■ **Records to process**:
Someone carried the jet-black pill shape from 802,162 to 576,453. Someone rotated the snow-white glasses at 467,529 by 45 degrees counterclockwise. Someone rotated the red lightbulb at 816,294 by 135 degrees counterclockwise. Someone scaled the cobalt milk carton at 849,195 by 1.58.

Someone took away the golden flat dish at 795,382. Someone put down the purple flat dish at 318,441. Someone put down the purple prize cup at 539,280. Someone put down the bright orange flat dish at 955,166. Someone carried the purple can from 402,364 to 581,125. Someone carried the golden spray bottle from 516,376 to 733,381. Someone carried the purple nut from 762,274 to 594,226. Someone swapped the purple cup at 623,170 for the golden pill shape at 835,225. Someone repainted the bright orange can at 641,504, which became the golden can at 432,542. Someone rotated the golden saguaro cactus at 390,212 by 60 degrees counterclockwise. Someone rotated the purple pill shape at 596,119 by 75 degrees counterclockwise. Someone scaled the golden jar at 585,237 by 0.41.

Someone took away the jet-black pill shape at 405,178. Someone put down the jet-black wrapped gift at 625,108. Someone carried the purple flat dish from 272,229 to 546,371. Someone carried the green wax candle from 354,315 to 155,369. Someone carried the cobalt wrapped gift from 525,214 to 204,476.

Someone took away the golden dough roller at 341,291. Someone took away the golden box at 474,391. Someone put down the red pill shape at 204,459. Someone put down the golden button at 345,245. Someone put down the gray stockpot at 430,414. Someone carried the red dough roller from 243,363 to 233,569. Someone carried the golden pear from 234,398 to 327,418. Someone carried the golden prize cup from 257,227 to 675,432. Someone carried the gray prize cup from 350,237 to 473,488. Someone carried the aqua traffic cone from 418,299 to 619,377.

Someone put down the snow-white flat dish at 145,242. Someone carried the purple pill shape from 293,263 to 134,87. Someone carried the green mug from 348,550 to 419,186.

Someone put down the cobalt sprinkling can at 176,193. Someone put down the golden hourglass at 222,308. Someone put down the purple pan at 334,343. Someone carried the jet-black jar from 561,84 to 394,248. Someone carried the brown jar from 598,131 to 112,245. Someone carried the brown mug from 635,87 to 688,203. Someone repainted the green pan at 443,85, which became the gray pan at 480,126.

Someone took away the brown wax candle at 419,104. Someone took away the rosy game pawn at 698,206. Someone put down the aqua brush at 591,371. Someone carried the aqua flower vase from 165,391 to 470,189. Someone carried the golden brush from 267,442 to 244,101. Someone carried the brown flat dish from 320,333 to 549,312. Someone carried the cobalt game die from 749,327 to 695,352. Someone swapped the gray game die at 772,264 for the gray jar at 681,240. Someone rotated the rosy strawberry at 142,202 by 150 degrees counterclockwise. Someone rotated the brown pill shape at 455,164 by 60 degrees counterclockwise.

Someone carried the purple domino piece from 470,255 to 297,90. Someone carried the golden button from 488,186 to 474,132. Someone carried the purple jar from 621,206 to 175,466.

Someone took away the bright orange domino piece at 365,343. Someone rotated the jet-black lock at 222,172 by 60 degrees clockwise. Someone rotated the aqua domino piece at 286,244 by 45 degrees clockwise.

■ **Work request**: Reproduce every line above that contains the string "bright".

■ **Result of the task**:
Someone took away the golden flat dish at 795,382. Someone put down the purple flat dish at 318,441. Someone put down the purple prize cup at 539,280. Someone put down the bright orange flat dish at 955,166. Someone carried the purple can from 402,364 to 581,125. Someone carried the golden spray bottle from 516,376 to 733,381. Someone carried the purple nut from 762,274 to 594,226. Someone swapped the purple cup at 623,170 for the golden pill shape at 835,225. Someone repainted the bright orange can at 641,504, which became the golden can at 432,542. Someone rotated the golden saguaro cactus at 390,212 by 60 degrees counterclockwise. Someone rotated the purple pill shape at 596,119 by 75 degrees counterclockwise. Someone scaled the golden jar at 585,237 by 0.41.
Someone took away the bright orange domino piece at 365,343. Someone rotated the jet-black lock at 222,172 by 60 degrees clockwise. Someone rotated the aqua domino piece at 286,244 by 45 degrees clockwise.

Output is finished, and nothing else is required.